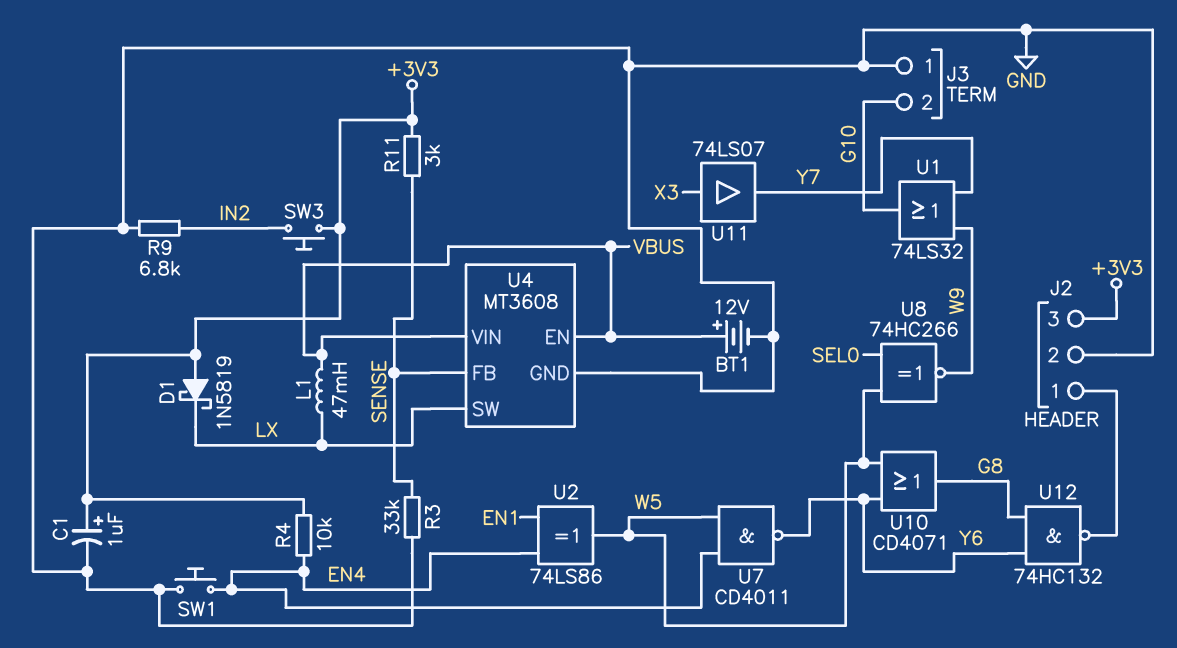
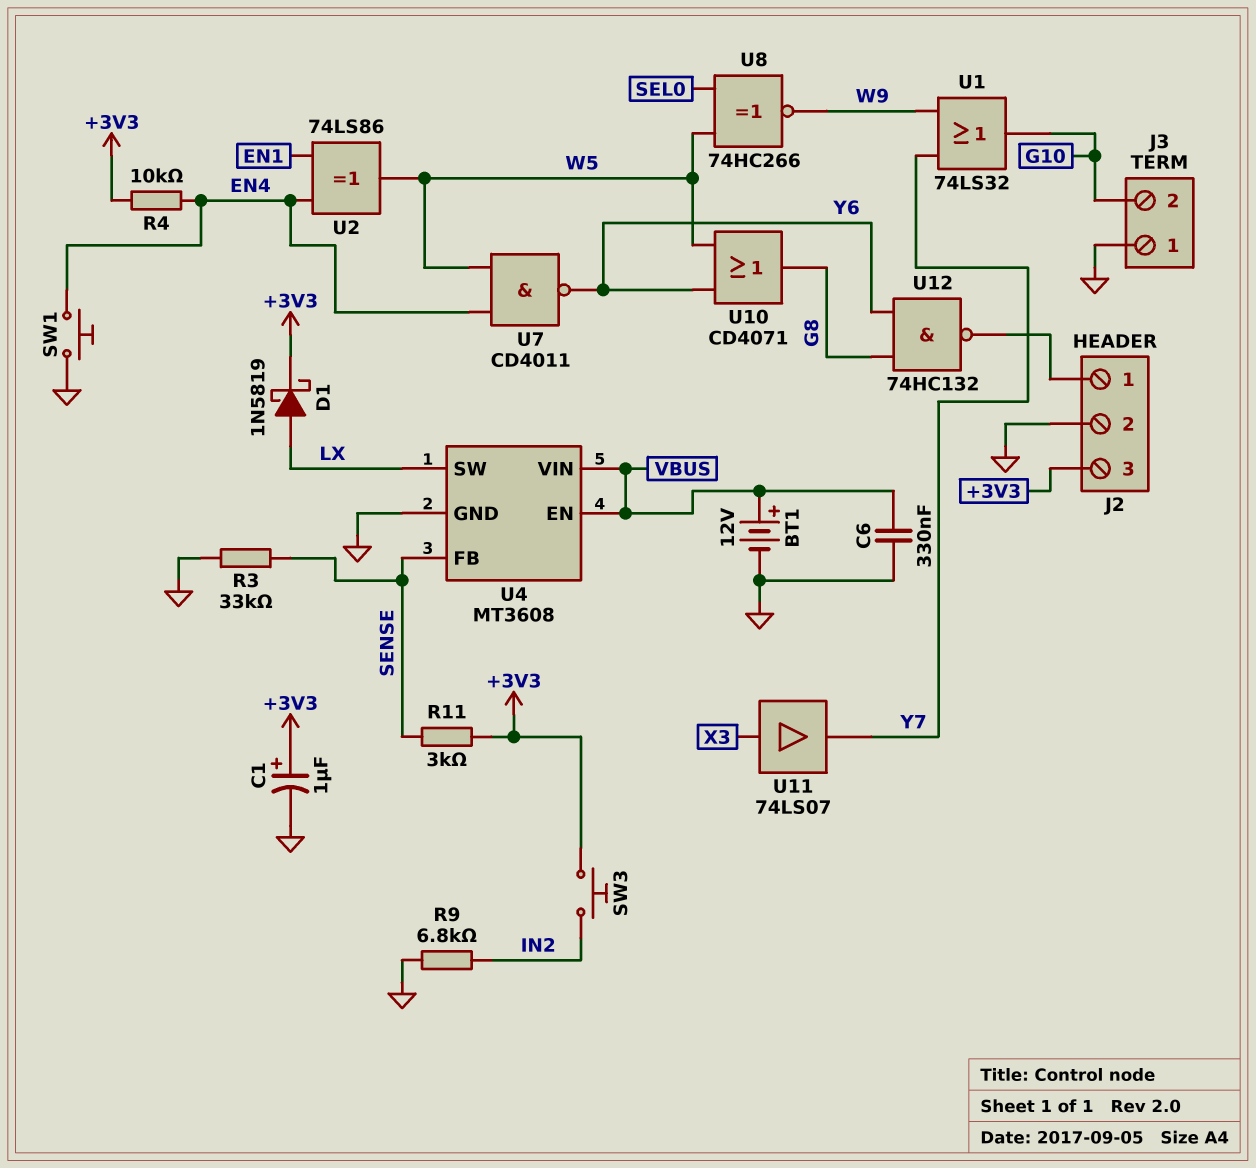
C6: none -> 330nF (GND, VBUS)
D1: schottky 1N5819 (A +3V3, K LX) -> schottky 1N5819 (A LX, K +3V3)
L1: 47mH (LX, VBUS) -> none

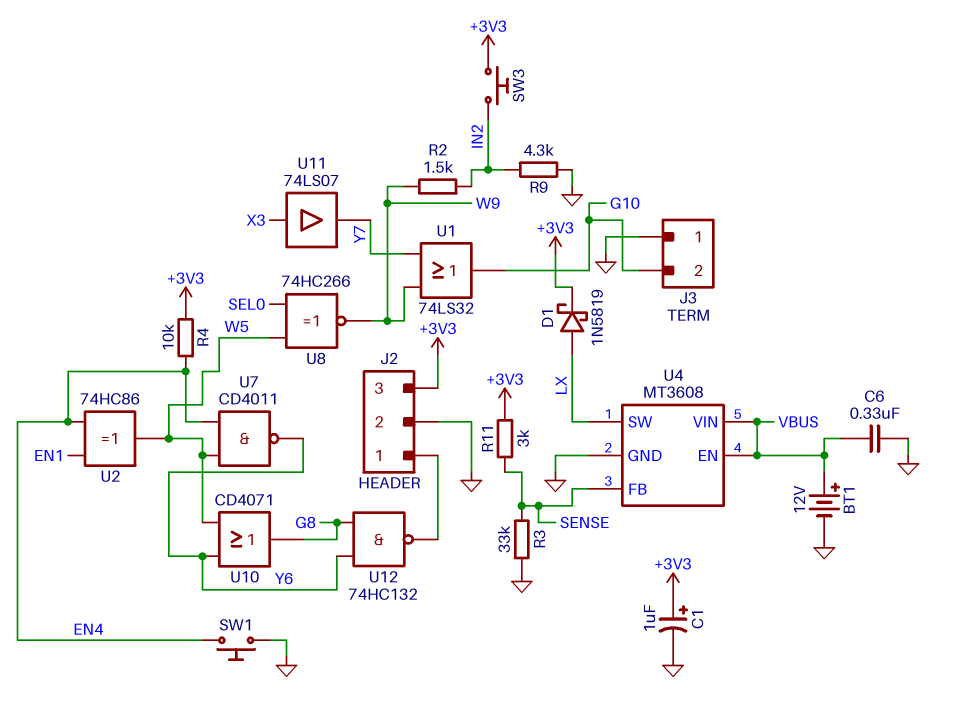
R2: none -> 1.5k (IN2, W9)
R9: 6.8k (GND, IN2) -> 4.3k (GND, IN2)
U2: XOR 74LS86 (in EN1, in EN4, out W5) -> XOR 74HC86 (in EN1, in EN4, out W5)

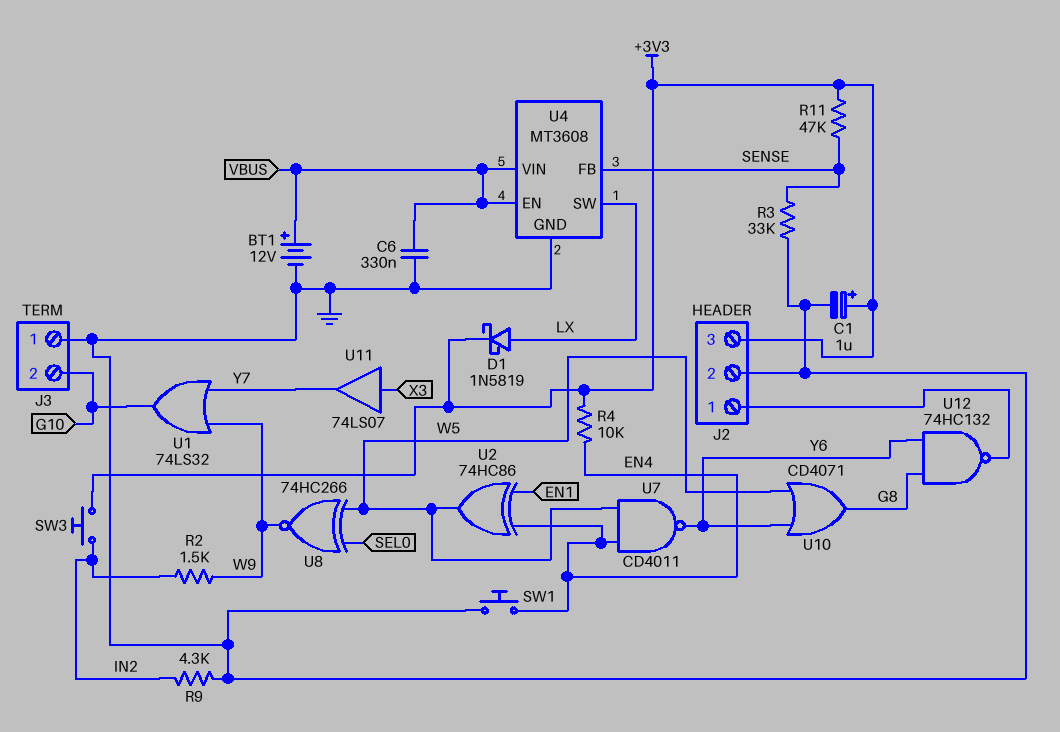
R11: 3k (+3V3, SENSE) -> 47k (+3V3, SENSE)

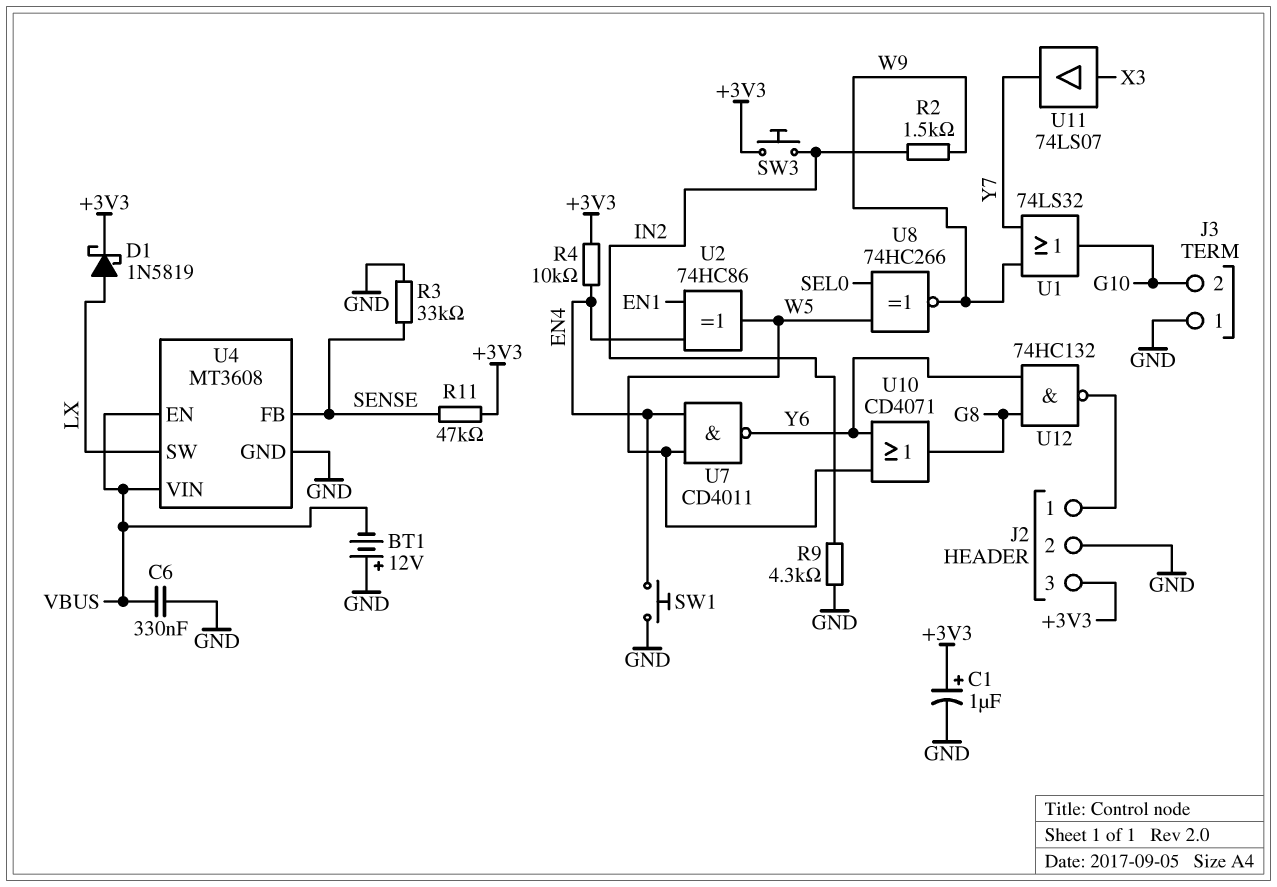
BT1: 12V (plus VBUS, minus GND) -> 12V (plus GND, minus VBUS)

..............................

• Exercise details:
Return the records above exactly as written, but without any of the pictures.

• Answer box:
C6: none -> 330nF (GND, VBUS)
D1: schottky 1N5819 (A +3V3, K LX) -> schottky 1N5819 (A LX, K +3V3)
L1: 47mH (LX, VBUS) -> none

R2: none -> 1.5k (IN2, W9)
R9: 6.8k (GND, IN2) -> 4.3k (GND, IN2)
U2: XOR 74LS86 (in EN1, in EN4, out W5) -> XOR 74HC86 (in EN1, in EN4, out W5)

R11: 3k (+3V3, SENSE) -> 47k (+3V3, SENSE)

BT1: 12V (plus VBUS, minus GND) -> 12V (plus GND, minus VBUS)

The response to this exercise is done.